→ DESCRIPTION OF THE TASK
Print the records below exactly. Omit every picture.

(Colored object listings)

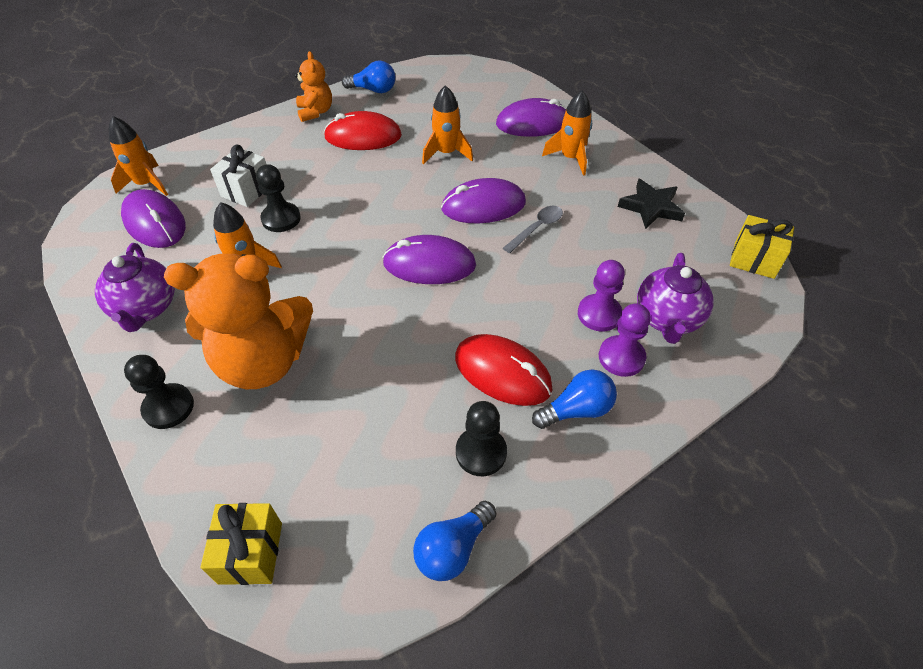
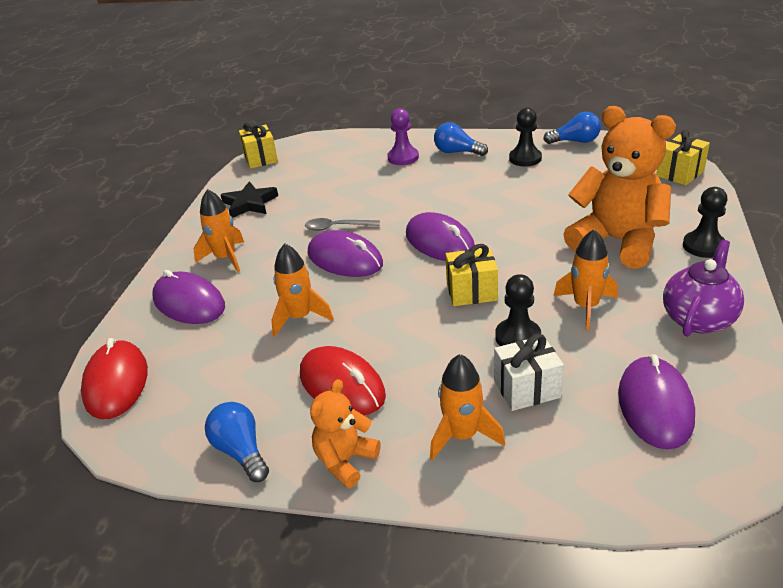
camera: 130 degrees left, 15 degrees down
(146, 184) = (644, 472): orange rocket -> orange rocket (462, 435)
(350, 234) = (471, 292): none -> yellow gift
(502, 372) = (473, 177): red mouse -> red mouse (116, 383)
(599, 314) = (382, 175): purple pawn -> none
(667, 319) = (353, 159): purple teapot -> none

→ YOUR SOLUTION
camera: 130 degrees left, 15 degrees down
(146, 184) = (644, 472): orange rocket -> orange rocket (462, 435)
(350, 234) = (471, 292): none -> yellow gift
(502, 372) = (473, 177): red mouse -> red mouse (116, 383)
(599, 314) = (382, 175): purple pawn -> none
(667, 319) = (353, 159): purple teapot -> none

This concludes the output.